List each line in the listing below that contains the word "more".

Visual spatial reasoning listing
********

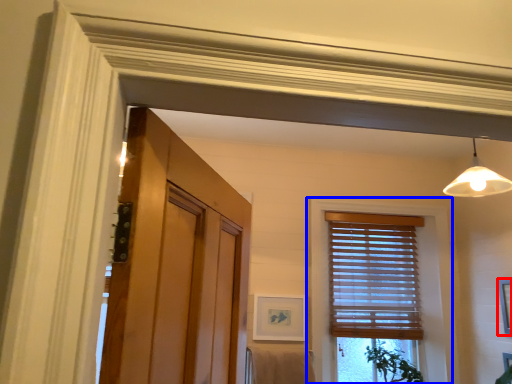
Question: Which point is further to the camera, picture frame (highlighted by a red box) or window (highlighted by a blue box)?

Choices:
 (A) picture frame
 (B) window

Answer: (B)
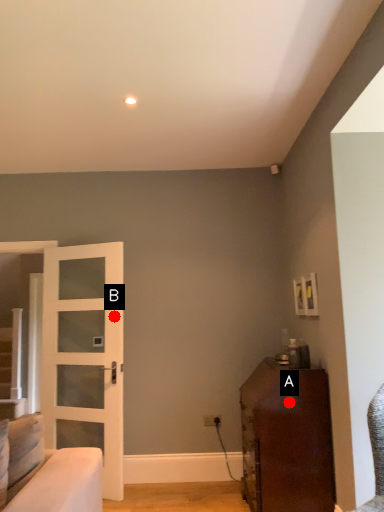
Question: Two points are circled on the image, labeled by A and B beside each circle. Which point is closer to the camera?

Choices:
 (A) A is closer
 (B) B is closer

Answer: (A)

********

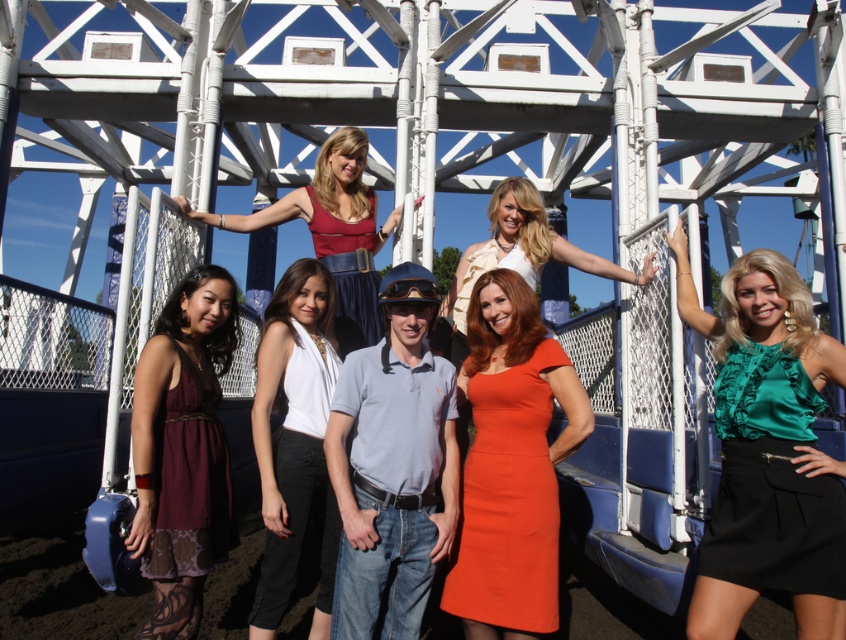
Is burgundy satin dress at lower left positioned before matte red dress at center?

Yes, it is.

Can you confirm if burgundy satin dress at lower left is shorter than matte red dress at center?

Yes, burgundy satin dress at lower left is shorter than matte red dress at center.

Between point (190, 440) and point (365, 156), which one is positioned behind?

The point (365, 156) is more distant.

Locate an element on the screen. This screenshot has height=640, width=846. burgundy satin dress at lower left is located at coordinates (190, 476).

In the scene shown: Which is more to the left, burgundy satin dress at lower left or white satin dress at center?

********

■ **ANSWER BELOW**
The point (365, 156) is more distant.
In the scene shown: Which is more to the left, burgundy satin dress at lower left or white satin dress at center?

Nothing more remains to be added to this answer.